ACTION ITEM. Starting with the line that has "TEMP2 pin OUT: 5 -> A4" and finishing with the line that has "JOY3 pin VRX: A1 -> A3", set down each line below exactly. Pictures are not copied.

PROVIDED INFORMATION.
▬▬▬▬▬▬▬▬▬▬

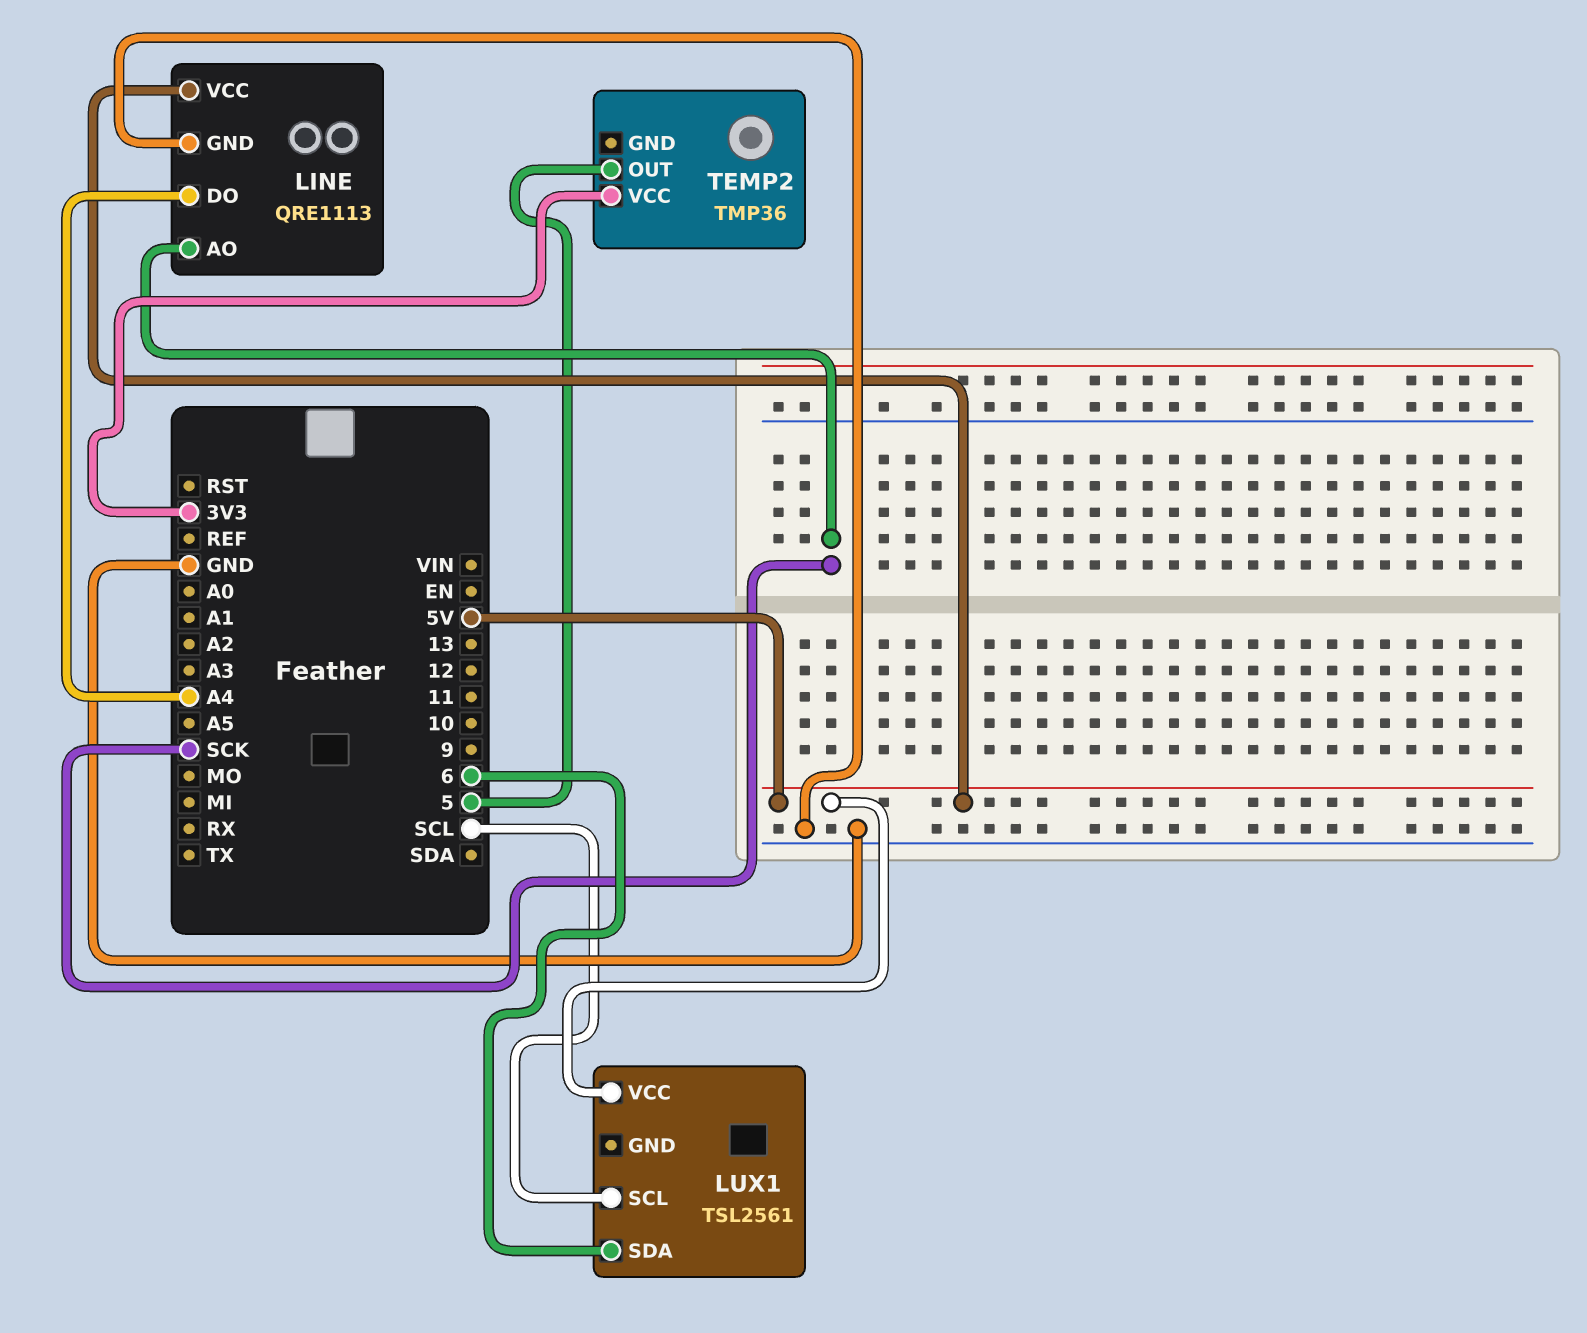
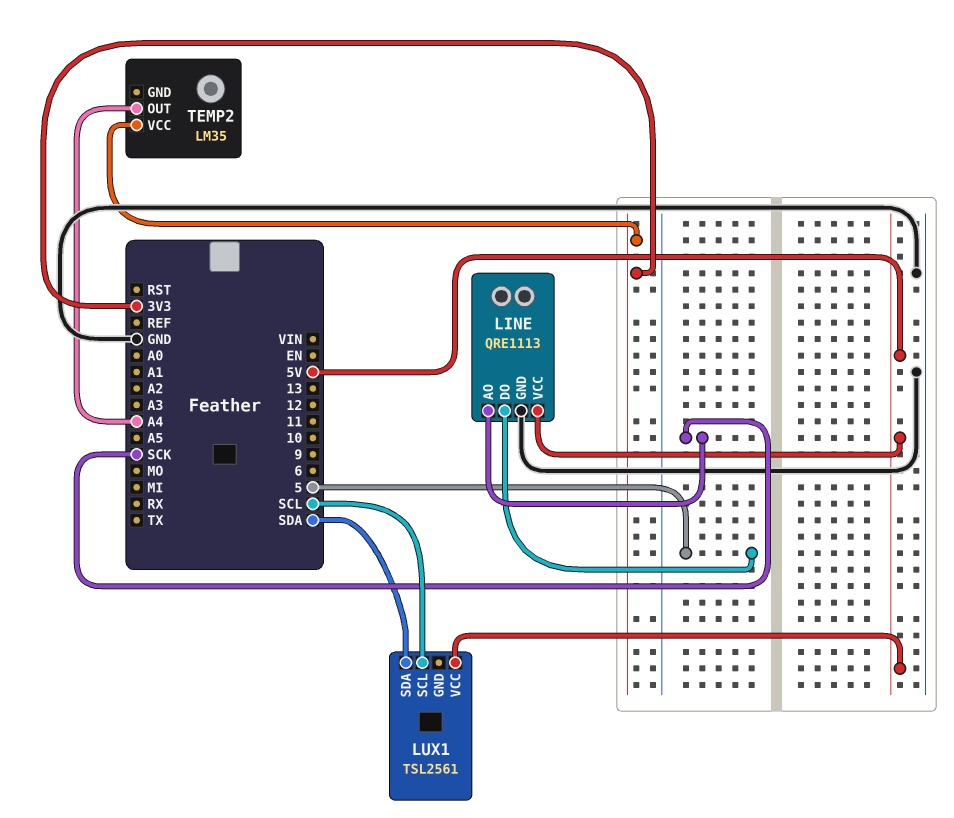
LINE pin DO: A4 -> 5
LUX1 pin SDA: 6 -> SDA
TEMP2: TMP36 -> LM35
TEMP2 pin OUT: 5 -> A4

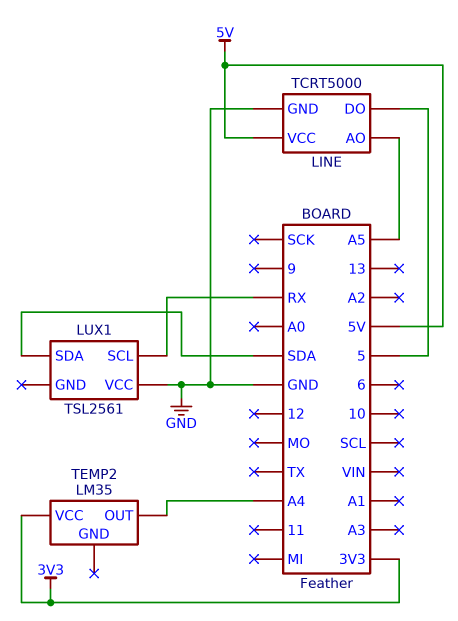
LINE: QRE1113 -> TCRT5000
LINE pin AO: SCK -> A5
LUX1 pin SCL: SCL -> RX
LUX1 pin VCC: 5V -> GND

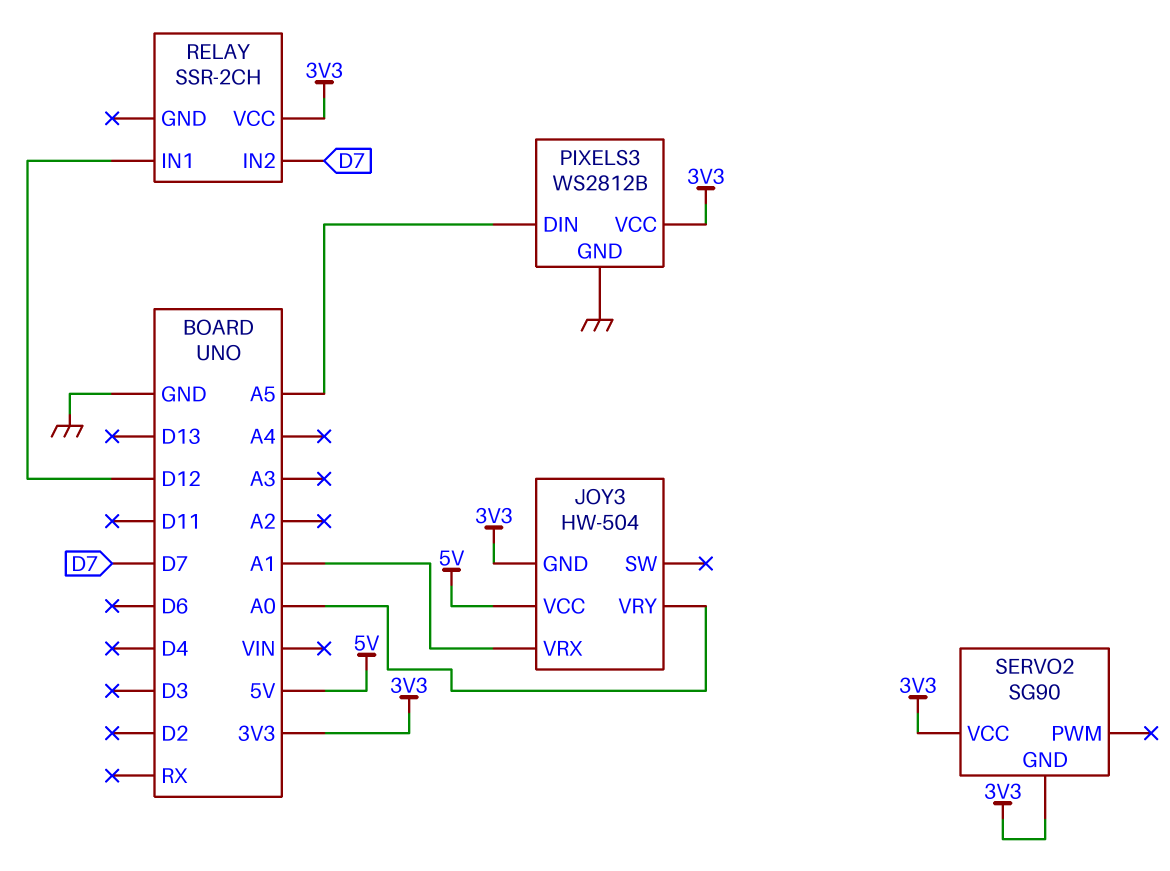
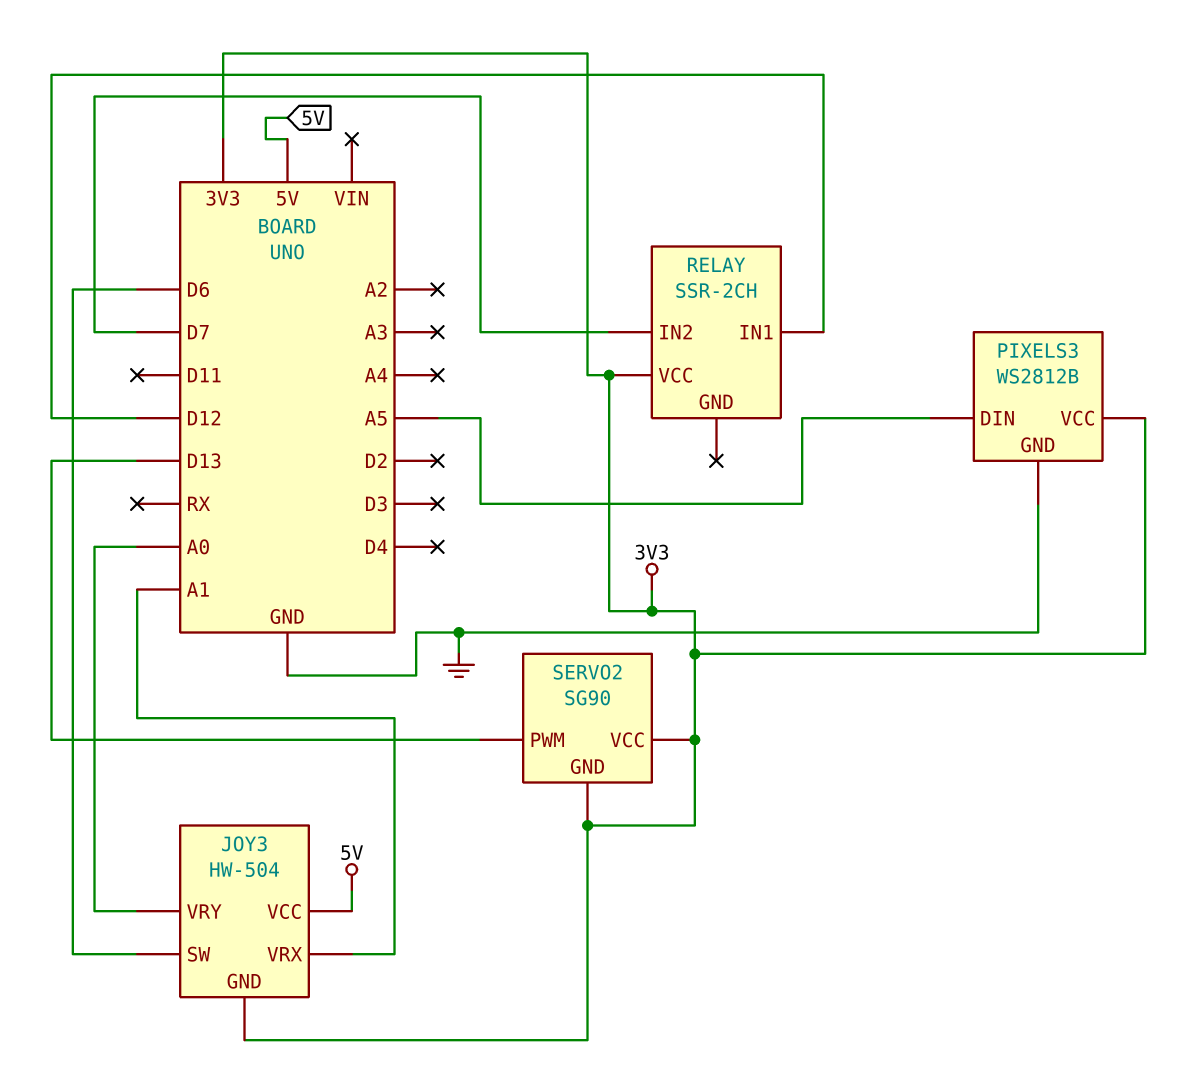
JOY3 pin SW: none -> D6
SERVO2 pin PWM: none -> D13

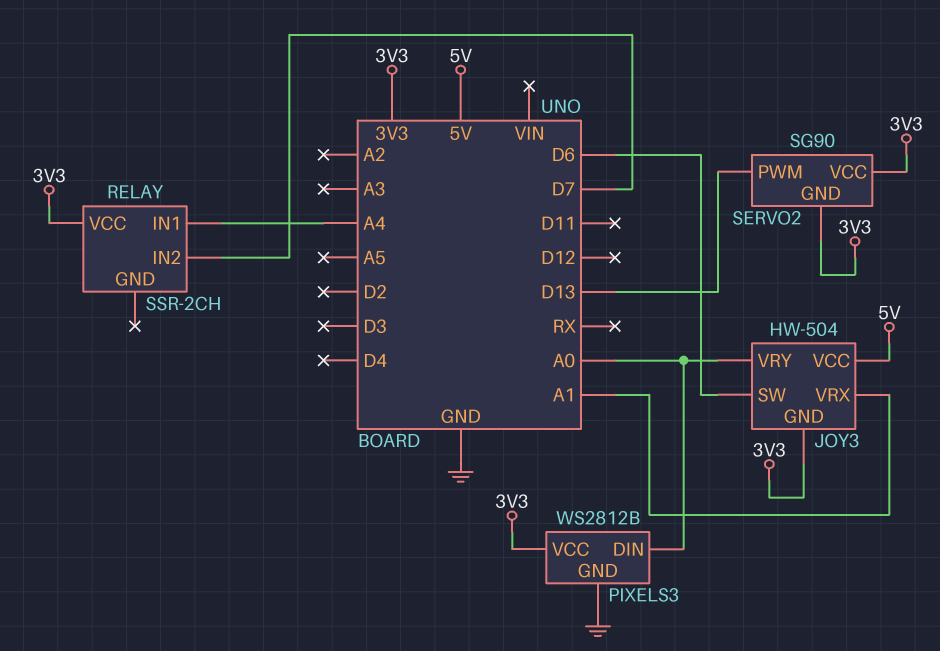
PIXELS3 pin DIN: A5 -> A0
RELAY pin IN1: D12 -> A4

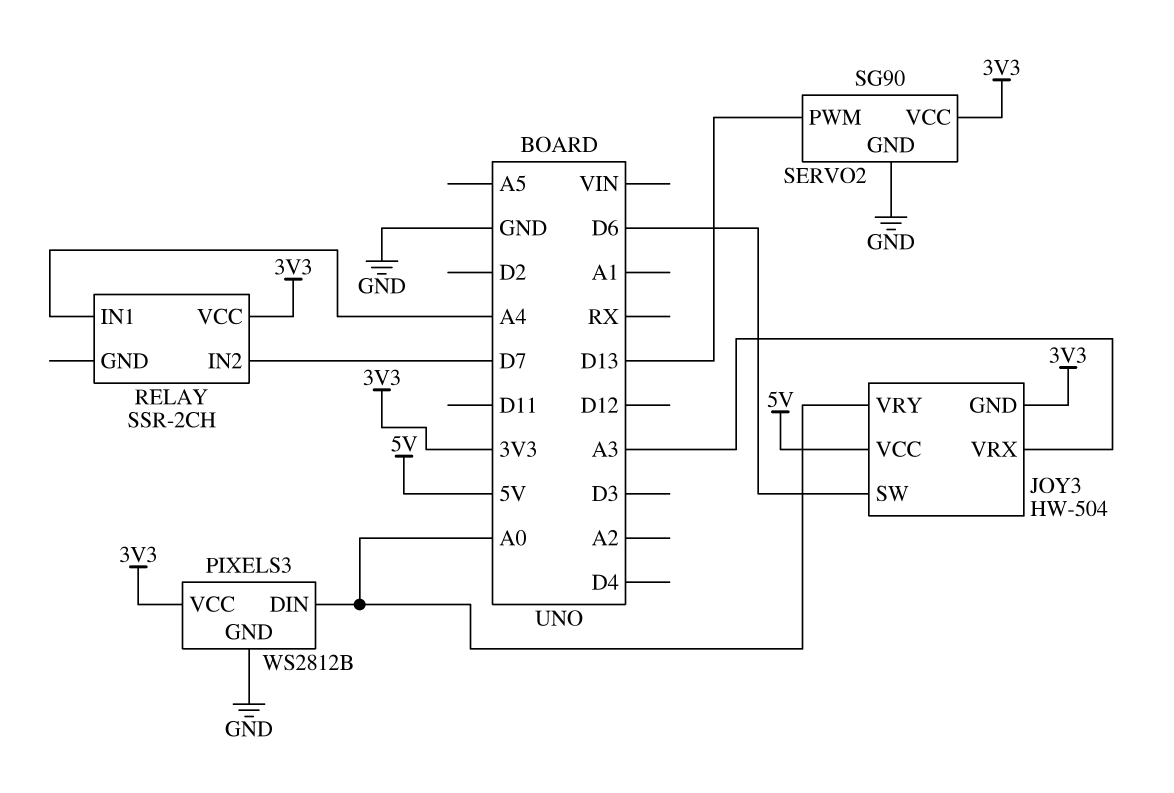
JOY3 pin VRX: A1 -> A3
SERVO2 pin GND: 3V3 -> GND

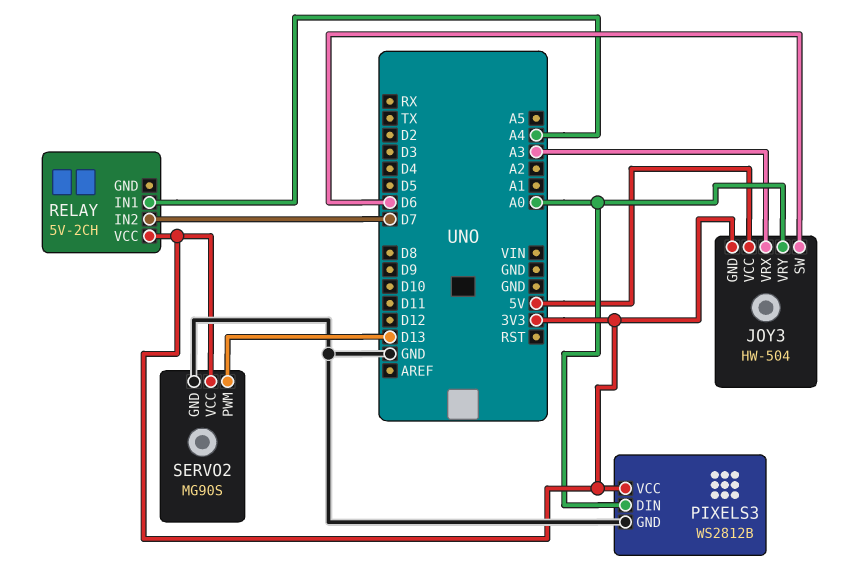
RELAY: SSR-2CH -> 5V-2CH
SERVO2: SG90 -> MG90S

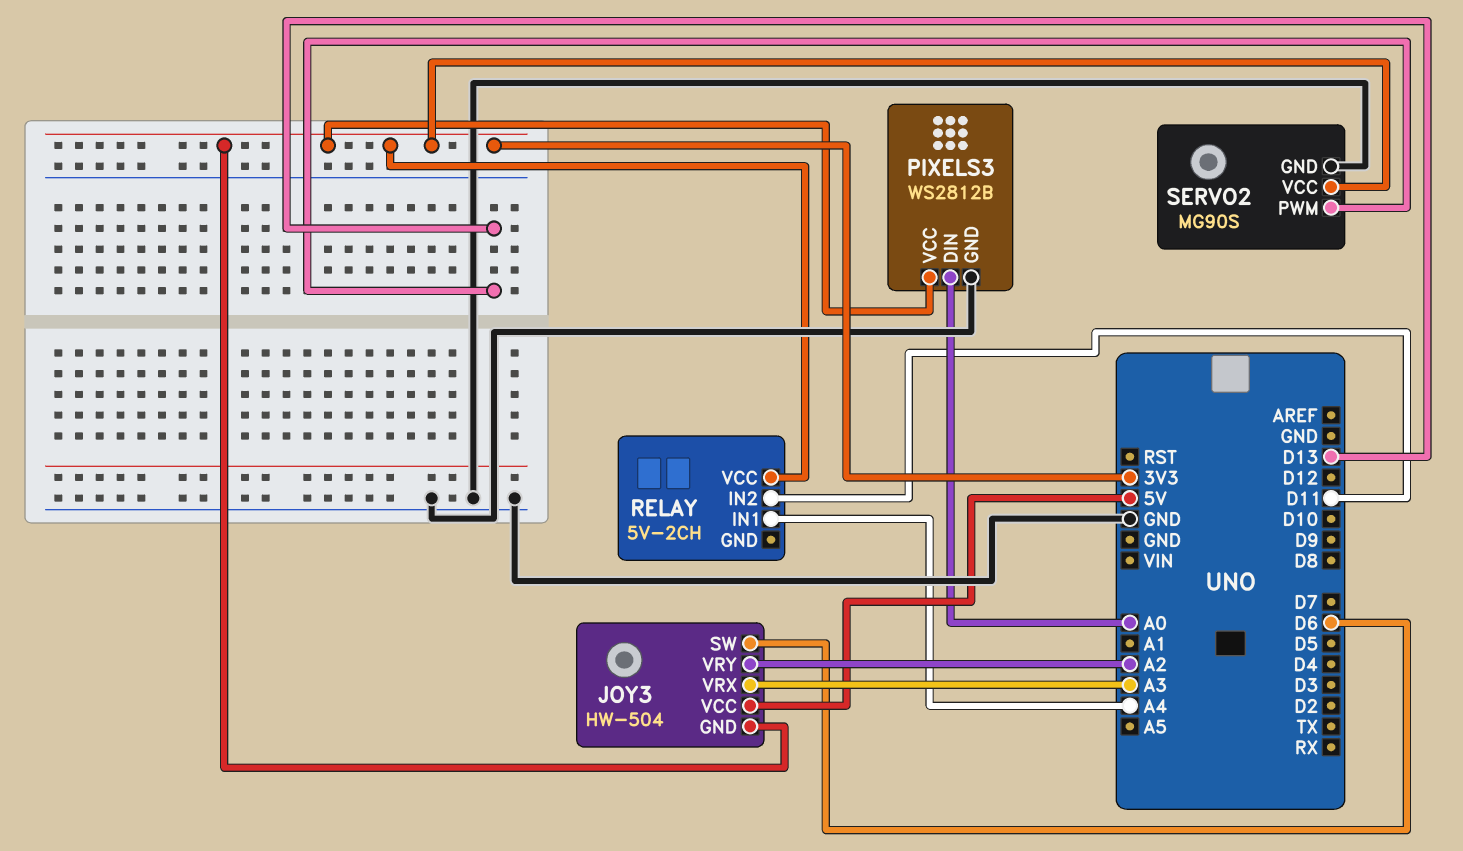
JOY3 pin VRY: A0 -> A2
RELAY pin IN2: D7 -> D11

▬▬▬▬▬▬▬▬▬▬

EXPECTED ANSWER.
TEMP2 pin OUT: 5 -> A4

LINE: QRE1113 -> TCRT5000
LINE pin AO: SCK -> A5
LUX1 pin SCL: SCL -> RX
LUX1 pin VCC: 5V -> GND

JOY3 pin SW: none -> D6
SERVO2 pin PWM: none -> D13

PIXELS3 pin DIN: A5 -> A0
RELAY pin IN1: D12 -> A4

JOY3 pin VRX: A1 -> A3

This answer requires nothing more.